## Provided material
****************

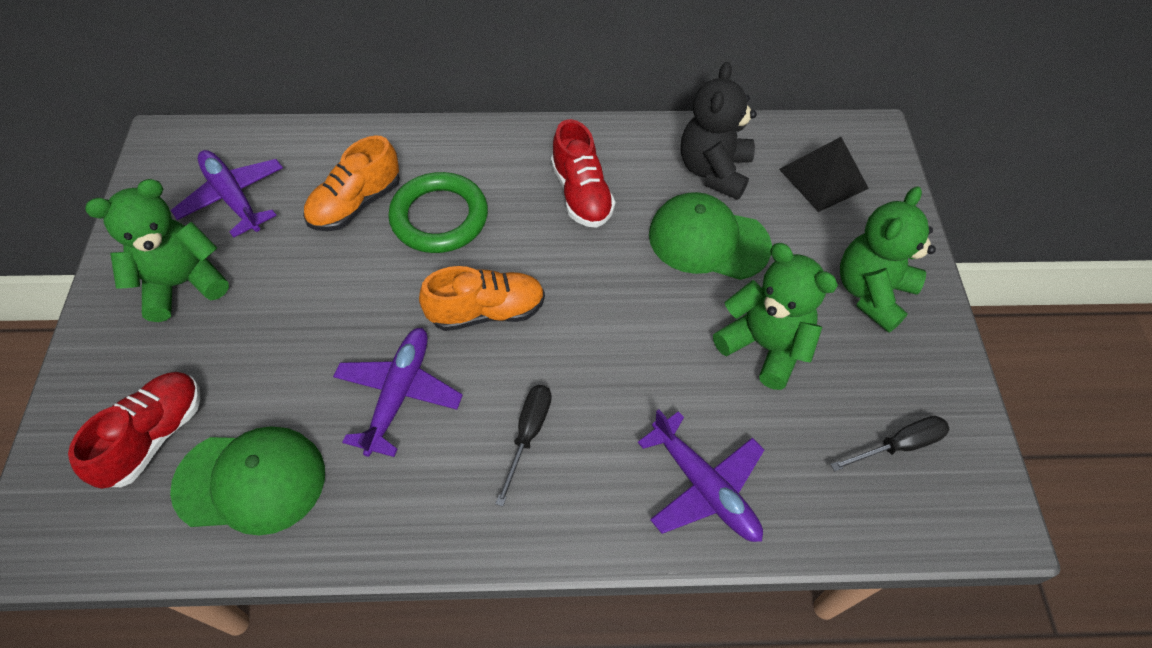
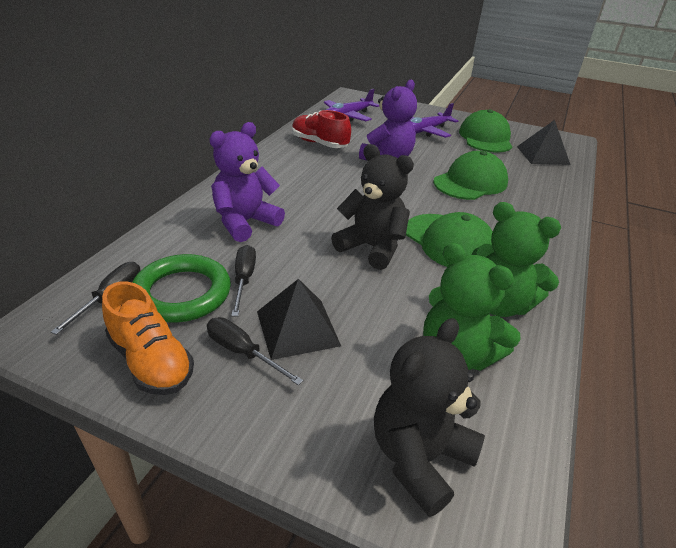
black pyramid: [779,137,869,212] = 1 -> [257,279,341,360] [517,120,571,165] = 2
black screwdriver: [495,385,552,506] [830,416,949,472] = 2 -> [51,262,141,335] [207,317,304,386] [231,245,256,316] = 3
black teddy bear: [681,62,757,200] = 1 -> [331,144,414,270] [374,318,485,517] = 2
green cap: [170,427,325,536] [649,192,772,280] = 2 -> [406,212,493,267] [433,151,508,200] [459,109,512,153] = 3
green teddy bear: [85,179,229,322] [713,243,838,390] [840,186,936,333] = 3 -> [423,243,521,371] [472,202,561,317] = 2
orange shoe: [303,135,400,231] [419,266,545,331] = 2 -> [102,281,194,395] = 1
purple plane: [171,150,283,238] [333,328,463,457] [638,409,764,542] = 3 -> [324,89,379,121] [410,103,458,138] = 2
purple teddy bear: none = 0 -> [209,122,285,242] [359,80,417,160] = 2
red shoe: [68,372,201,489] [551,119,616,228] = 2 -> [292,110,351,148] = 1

****************

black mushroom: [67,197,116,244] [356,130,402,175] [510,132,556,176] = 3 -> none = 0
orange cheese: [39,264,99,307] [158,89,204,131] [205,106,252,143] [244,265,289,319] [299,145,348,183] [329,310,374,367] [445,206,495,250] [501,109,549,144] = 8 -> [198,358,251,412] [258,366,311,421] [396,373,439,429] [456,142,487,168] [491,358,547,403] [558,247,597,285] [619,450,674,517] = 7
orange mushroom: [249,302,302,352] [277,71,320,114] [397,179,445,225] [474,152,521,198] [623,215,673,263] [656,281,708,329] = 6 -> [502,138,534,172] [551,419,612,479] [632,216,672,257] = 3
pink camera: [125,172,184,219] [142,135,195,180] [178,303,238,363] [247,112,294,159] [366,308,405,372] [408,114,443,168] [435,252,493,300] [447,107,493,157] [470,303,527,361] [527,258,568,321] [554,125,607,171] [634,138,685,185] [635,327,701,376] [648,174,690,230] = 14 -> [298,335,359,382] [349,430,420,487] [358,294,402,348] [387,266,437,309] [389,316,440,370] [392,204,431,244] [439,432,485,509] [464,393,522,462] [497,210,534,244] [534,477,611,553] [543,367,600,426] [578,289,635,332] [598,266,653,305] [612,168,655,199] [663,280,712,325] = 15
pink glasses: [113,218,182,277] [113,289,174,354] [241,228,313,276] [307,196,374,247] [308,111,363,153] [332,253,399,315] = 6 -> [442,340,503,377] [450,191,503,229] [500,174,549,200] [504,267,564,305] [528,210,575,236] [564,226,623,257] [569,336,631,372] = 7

****************

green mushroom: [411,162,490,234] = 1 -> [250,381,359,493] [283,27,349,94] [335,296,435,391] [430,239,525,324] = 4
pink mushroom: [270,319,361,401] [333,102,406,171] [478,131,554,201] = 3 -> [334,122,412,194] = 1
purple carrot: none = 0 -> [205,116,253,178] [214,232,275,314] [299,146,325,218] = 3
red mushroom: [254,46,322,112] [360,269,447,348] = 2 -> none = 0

****************

## What you are asked to do
Copy back the listing above exactly, but only from the line with "purple teddy bear: none" through the line with "red shoe: [68,372,201,489]", both ends included.

## Exercise response
purple teddy bear: none = 0 -> [209,122,285,242] [359,80,417,160] = 2
red shoe: [68,372,201,489] [551,119,616,228] = 2 -> [292,110,351,148] = 1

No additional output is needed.